### Brief
Copy all the records exactly, but keep the pictures out of your version.

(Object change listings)
┌────────

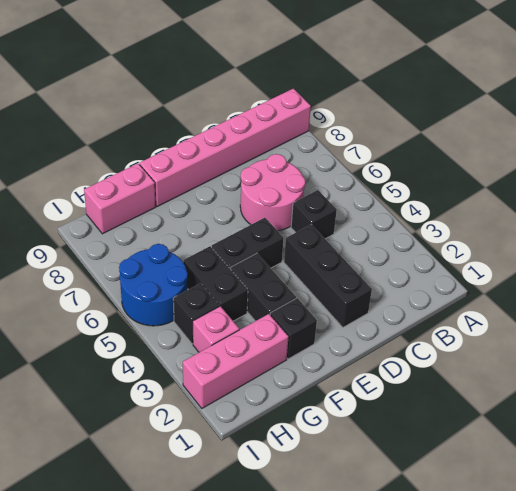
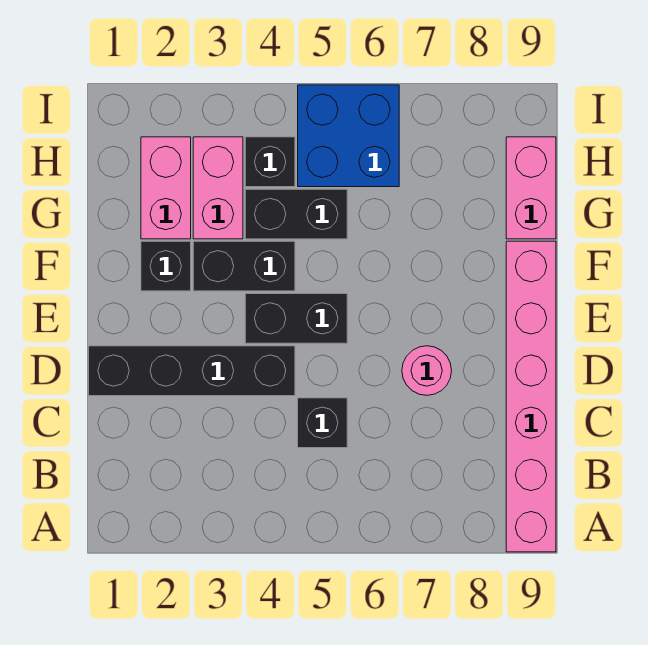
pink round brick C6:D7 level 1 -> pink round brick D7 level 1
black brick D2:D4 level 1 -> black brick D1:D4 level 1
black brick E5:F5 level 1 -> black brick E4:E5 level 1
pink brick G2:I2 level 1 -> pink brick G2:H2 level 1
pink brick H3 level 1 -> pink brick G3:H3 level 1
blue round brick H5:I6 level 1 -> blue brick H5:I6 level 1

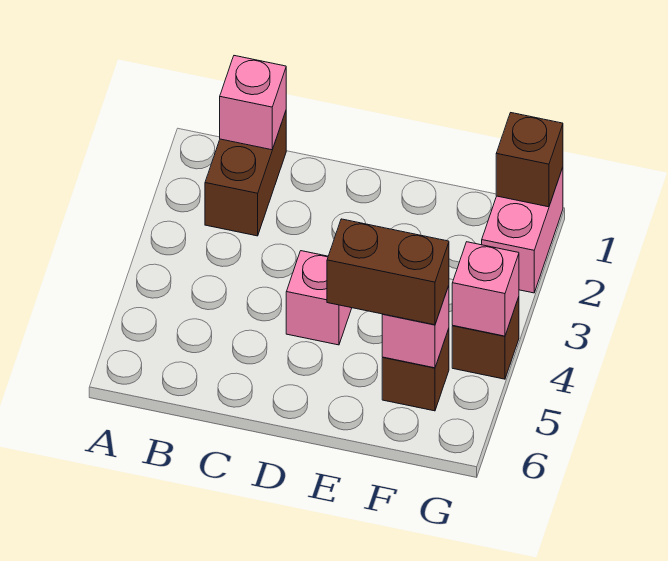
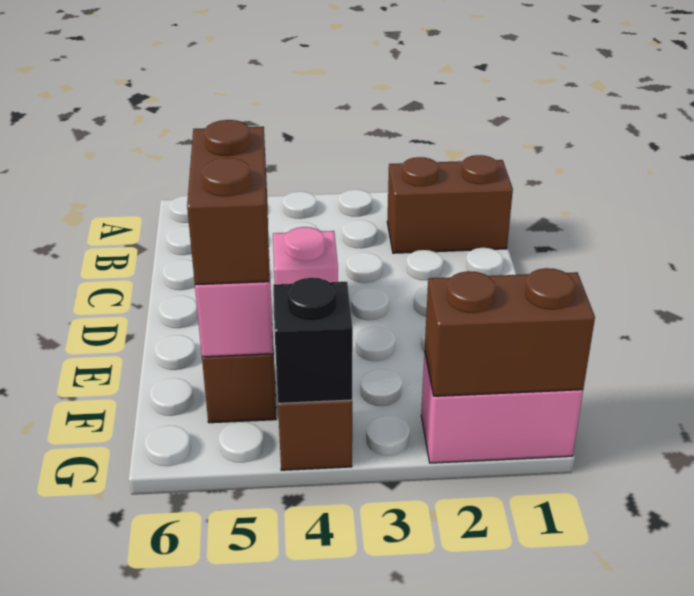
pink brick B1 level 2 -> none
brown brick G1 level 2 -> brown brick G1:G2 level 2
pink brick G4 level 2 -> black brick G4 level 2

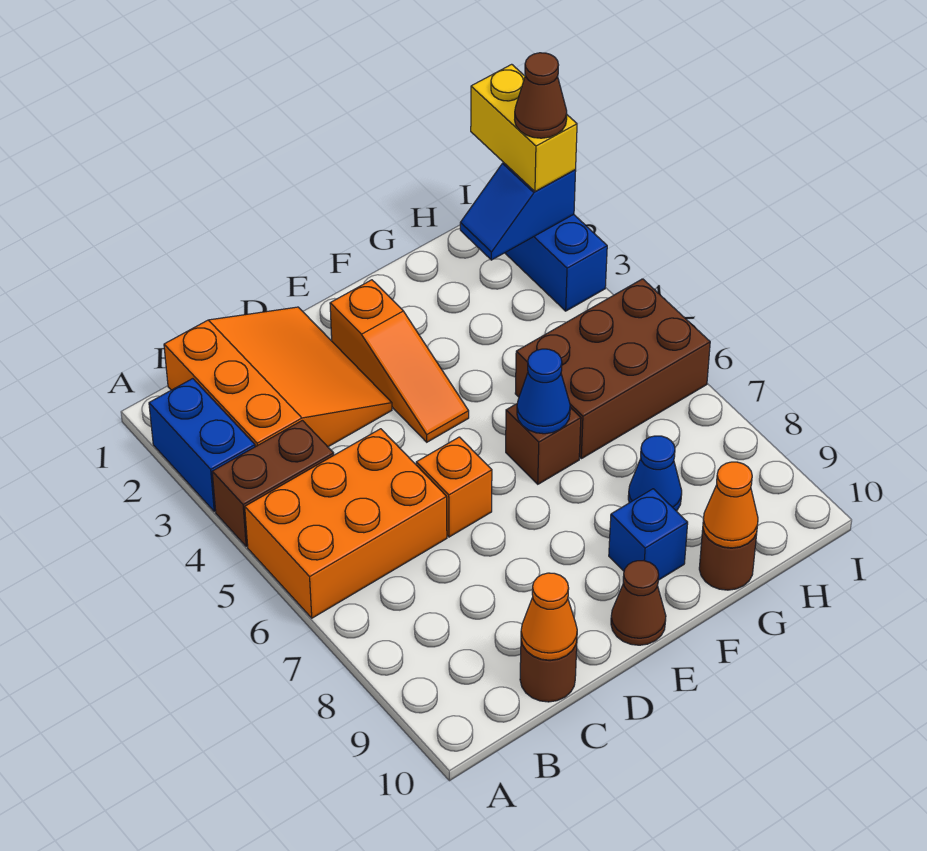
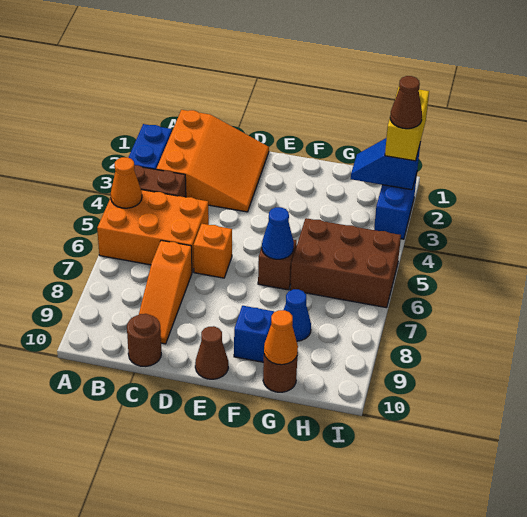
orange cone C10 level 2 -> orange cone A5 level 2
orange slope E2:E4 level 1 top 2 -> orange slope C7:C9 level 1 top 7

└────────

### Final answer
pink round brick C6:D7 level 1 -> pink round brick D7 level 1
black brick D2:D4 level 1 -> black brick D1:D4 level 1
black brick E5:F5 level 1 -> black brick E4:E5 level 1
pink brick G2:I2 level 1 -> pink brick G2:H2 level 1
pink brick H3 level 1 -> pink brick G3:H3 level 1
blue round brick H5:I6 level 1 -> blue brick H5:I6 level 1

pink brick B1 level 2 -> none
brown brick G1 level 2 -> brown brick G1:G2 level 2
pink brick G4 level 2 -> black brick G4 level 2

orange cone C10 level 2 -> orange cone A5 level 2
orange slope E2:E4 level 1 top 2 -> orange slope C7:C9 level 1 top 7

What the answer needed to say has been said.